**DATA TO PROCESS**

>> START

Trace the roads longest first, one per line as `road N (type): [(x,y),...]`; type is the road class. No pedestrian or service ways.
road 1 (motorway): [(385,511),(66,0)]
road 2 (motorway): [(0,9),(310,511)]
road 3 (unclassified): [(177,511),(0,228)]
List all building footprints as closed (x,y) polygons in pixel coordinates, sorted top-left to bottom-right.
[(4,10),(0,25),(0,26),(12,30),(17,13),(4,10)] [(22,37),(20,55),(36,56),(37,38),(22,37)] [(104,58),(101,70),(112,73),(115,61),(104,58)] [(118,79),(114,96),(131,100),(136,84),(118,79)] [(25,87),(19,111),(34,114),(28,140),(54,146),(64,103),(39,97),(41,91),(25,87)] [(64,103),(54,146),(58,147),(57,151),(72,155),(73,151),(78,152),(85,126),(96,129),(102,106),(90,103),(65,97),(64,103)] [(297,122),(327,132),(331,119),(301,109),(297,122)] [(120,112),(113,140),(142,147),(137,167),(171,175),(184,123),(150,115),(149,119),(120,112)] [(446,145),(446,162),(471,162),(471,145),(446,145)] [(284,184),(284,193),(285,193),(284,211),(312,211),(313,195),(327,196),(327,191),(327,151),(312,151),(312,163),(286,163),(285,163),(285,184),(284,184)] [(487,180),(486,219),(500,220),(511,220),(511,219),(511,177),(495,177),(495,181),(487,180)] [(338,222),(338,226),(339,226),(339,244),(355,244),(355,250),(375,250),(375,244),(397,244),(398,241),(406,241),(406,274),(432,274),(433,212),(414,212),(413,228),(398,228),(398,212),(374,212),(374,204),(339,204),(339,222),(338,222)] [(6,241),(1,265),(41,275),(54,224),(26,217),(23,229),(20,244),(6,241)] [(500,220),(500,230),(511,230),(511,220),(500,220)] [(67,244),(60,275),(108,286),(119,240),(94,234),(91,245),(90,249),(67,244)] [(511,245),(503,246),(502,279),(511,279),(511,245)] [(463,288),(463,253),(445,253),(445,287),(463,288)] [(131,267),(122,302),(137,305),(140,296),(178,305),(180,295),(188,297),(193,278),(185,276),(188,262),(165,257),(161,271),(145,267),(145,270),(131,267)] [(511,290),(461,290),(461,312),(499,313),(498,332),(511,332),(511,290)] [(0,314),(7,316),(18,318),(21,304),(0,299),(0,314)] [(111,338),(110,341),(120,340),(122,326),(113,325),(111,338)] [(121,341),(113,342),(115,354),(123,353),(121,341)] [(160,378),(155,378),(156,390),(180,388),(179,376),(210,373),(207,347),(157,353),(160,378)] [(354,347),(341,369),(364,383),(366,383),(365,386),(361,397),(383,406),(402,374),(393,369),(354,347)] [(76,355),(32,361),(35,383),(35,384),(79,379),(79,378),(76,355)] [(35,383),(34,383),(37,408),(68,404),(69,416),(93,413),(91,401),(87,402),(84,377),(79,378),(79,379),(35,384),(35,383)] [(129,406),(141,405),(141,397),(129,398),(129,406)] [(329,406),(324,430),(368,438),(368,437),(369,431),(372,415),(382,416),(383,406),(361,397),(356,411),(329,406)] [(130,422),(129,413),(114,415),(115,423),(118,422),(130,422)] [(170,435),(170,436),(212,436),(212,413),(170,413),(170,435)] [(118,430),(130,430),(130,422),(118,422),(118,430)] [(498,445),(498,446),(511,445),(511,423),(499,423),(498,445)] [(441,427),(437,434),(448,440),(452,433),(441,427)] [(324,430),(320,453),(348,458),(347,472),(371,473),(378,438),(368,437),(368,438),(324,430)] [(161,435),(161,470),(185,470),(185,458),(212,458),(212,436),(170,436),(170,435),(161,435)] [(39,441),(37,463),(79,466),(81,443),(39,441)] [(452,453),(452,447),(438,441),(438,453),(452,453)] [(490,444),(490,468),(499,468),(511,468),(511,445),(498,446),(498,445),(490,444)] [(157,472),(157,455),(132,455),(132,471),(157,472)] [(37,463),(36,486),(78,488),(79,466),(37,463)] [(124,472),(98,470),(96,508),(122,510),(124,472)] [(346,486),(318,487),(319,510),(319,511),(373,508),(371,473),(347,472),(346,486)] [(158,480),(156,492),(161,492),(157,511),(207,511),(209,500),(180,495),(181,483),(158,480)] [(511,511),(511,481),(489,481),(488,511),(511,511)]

>> END

**TASK TO CARRY OUT**
Can you find every line in the data above that contains the word "road" and copy each of those lines out in full?

**SOLUTION FOR THIS TASK**
Trace the roads longest first, one per line as `road N (type): [(x,y),...]`; type is the road class. No pedestrian or service ways.
road 1 (motorway): [(385,511),(66,0)]
road 2 (motorway): [(0,9),(310,511)]
road 3 (unclassified): [(177,511),(0,228)]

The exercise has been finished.